**WORK REQUEST:**
When you copy the entries, omit the images and keep every word as it is.

**THE DATA:**

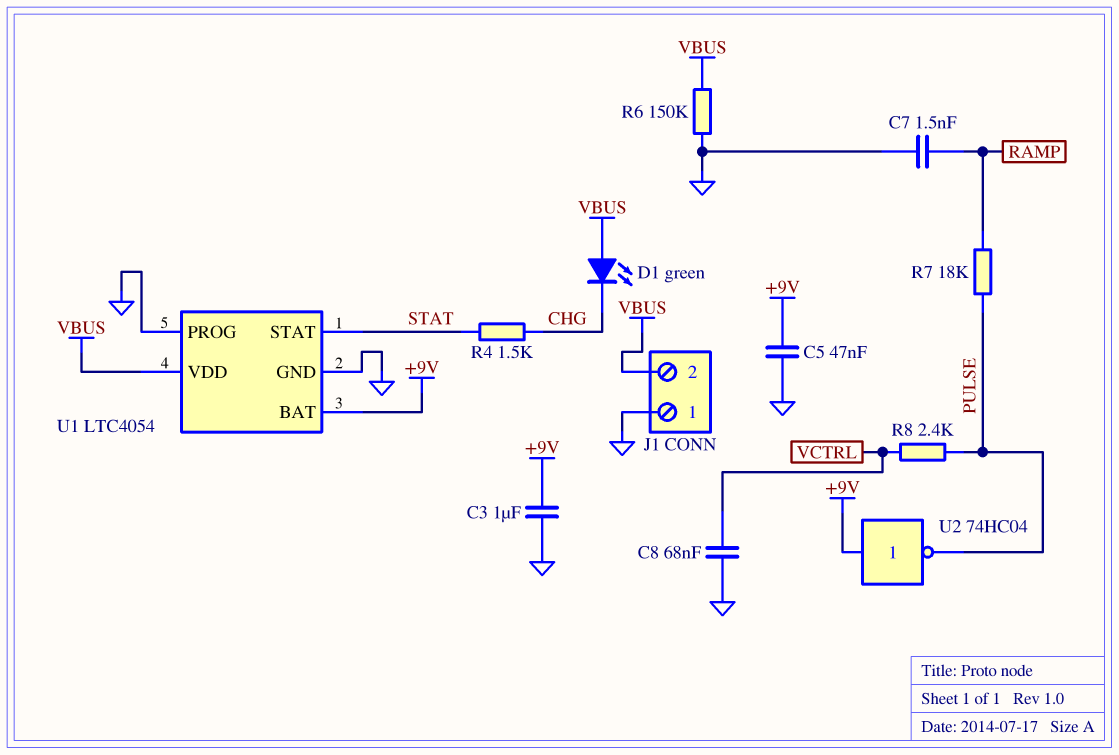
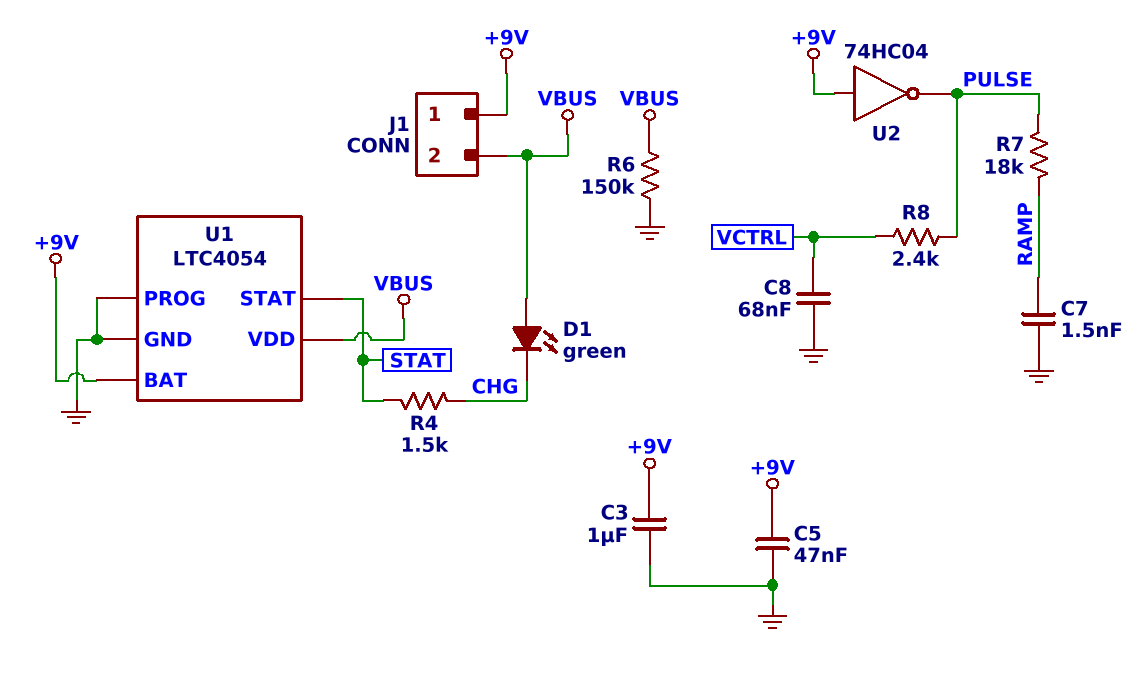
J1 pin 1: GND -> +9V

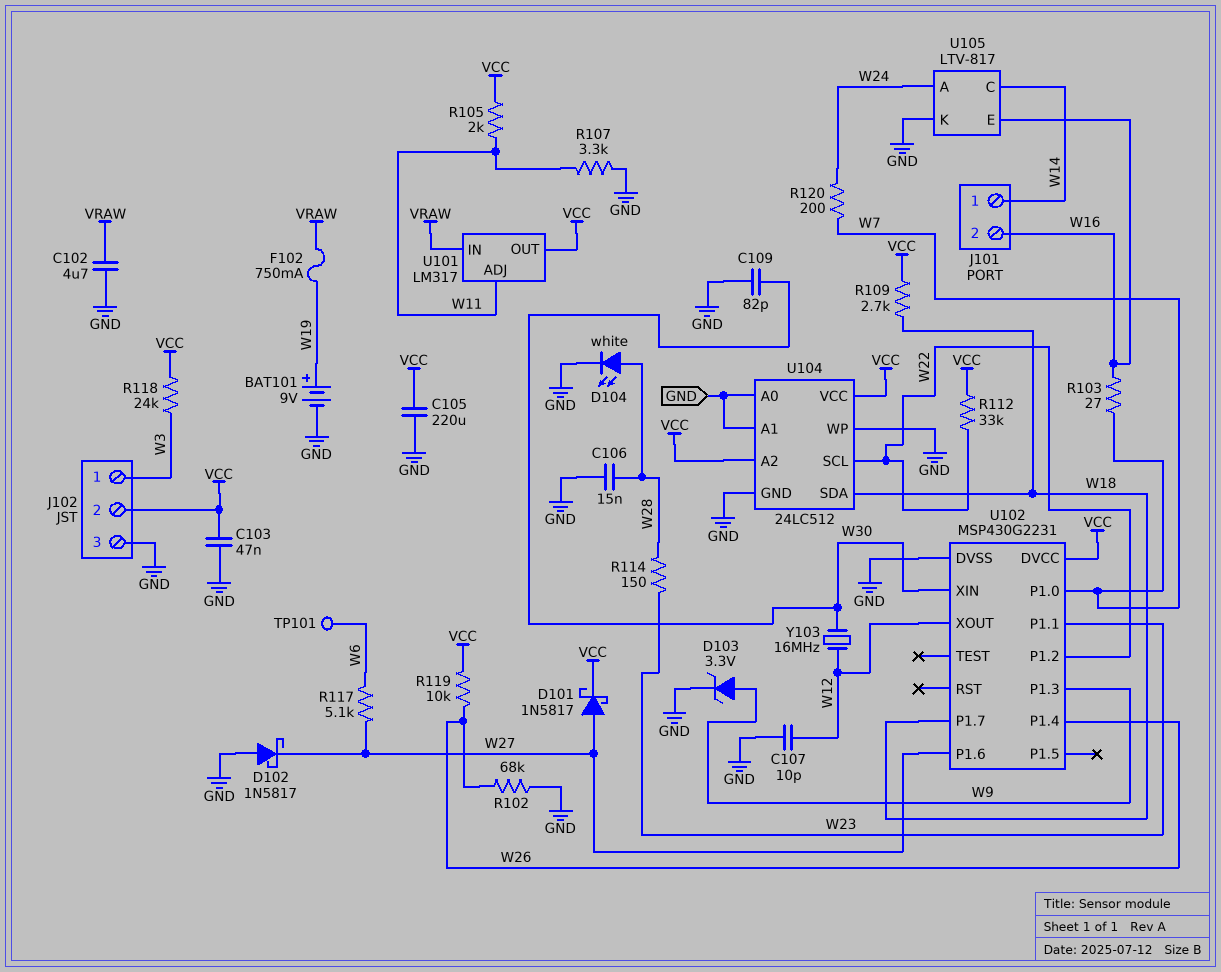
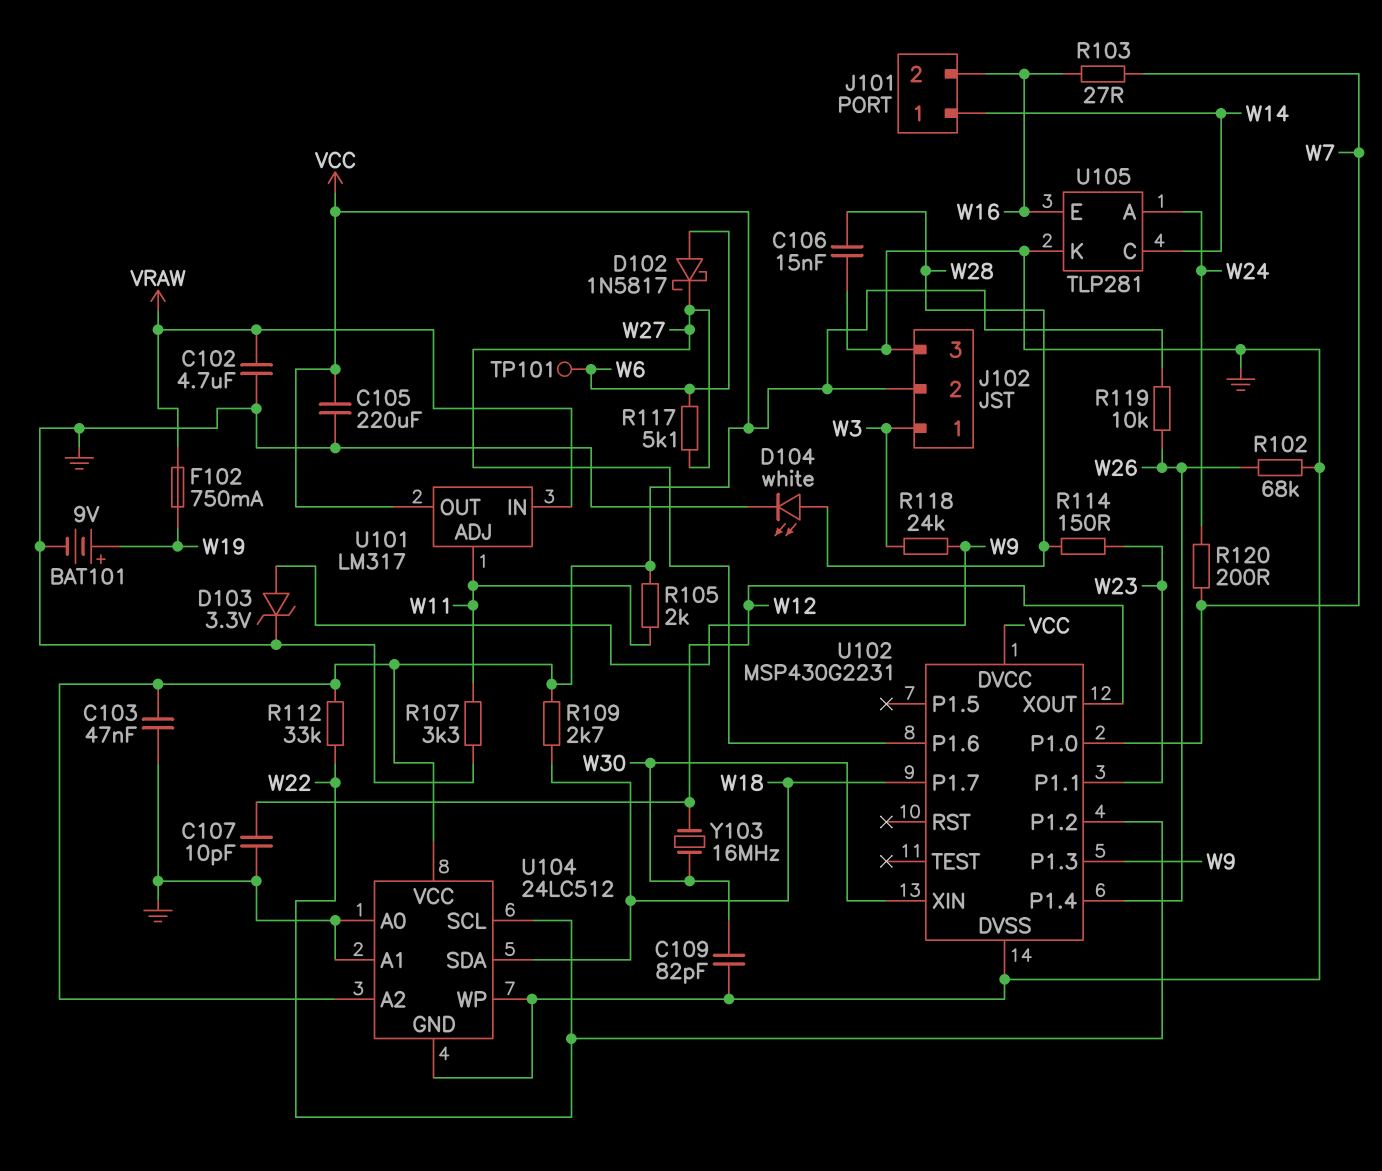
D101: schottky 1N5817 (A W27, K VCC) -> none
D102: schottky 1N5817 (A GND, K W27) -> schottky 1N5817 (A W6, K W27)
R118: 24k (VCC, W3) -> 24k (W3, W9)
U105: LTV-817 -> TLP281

**WRITTEN SOLUTION:**
J1 pin 1: GND -> +9V

D101: schottky 1N5817 (A W27, K VCC) -> none
D102: schottky 1N5817 (A GND, K W27) -> schottky 1N5817 (A W6, K W27)
R118: 24k (VCC, W3) -> 24k (W3, W9)
U105: LTV-817 -> TLP281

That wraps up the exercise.